◆ **Work instructions**
Find the line in the entries below that contains "camera: 30 degrees right, 0 degrees up". Repeat it exactly, and every line after it through the line that contains "(538, 366) = (692, 404): white".
#### Material for this exercise ####
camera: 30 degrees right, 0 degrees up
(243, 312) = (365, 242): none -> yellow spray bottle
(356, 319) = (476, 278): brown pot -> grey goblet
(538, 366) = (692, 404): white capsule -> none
####
#### Material for this exercise ####
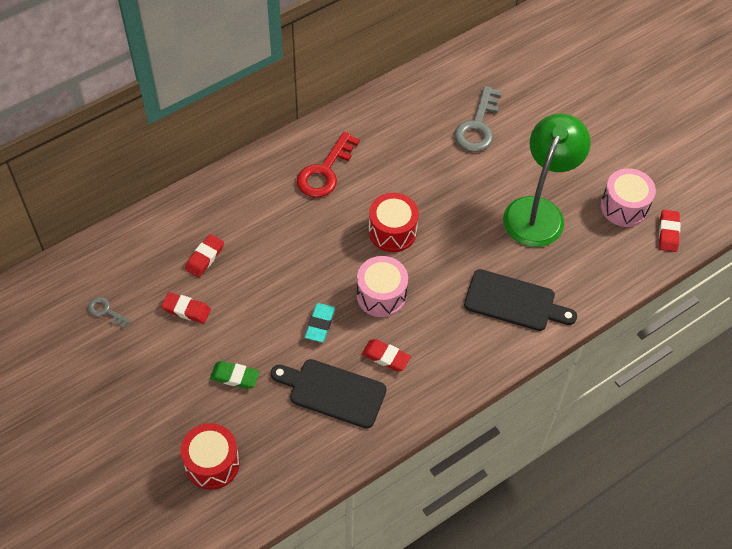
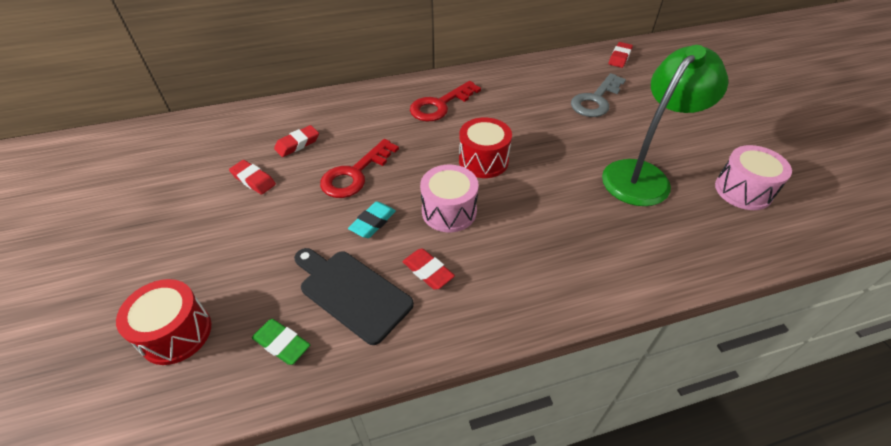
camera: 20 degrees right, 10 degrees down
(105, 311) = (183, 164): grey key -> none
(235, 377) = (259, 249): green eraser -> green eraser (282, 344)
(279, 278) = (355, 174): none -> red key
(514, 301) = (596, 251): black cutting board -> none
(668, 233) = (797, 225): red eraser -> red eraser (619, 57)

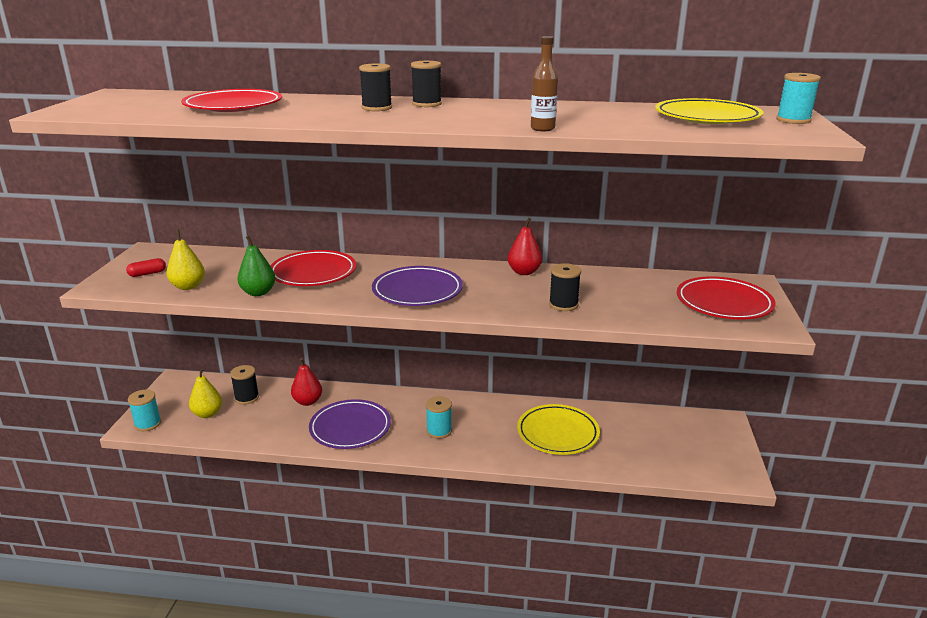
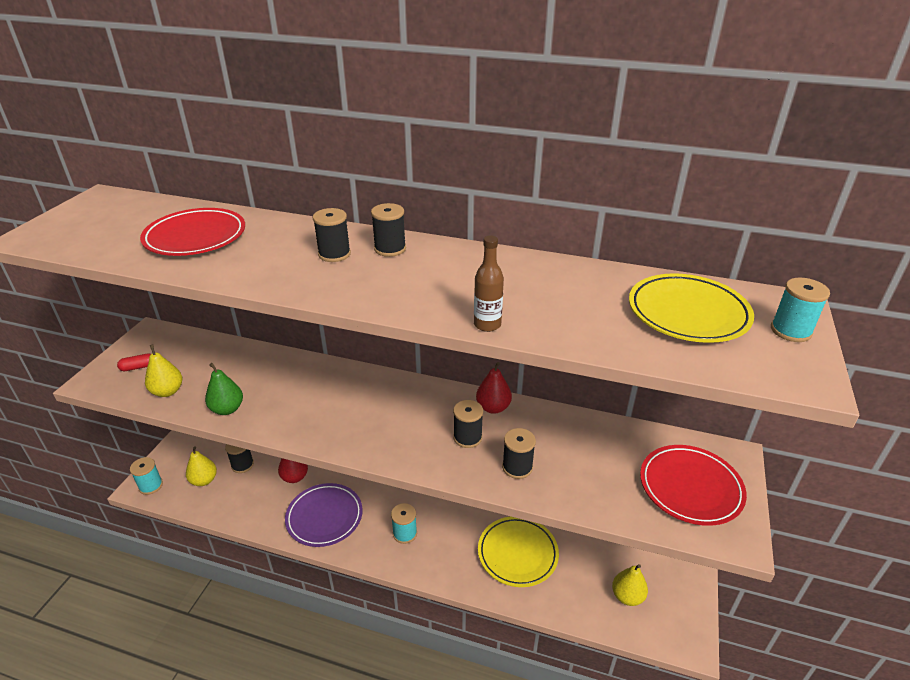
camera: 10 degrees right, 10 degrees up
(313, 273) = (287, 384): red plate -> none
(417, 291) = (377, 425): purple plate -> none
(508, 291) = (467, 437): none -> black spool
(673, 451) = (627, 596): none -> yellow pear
####
◆ **Response to the exercise**
camera: 30 degrees right, 0 degrees up
(243, 312) = (365, 242): none -> yellow spray bottle
(356, 319) = (476, 278): brown pot -> grey goblet
(538, 366) = (692, 404): white capsule -> none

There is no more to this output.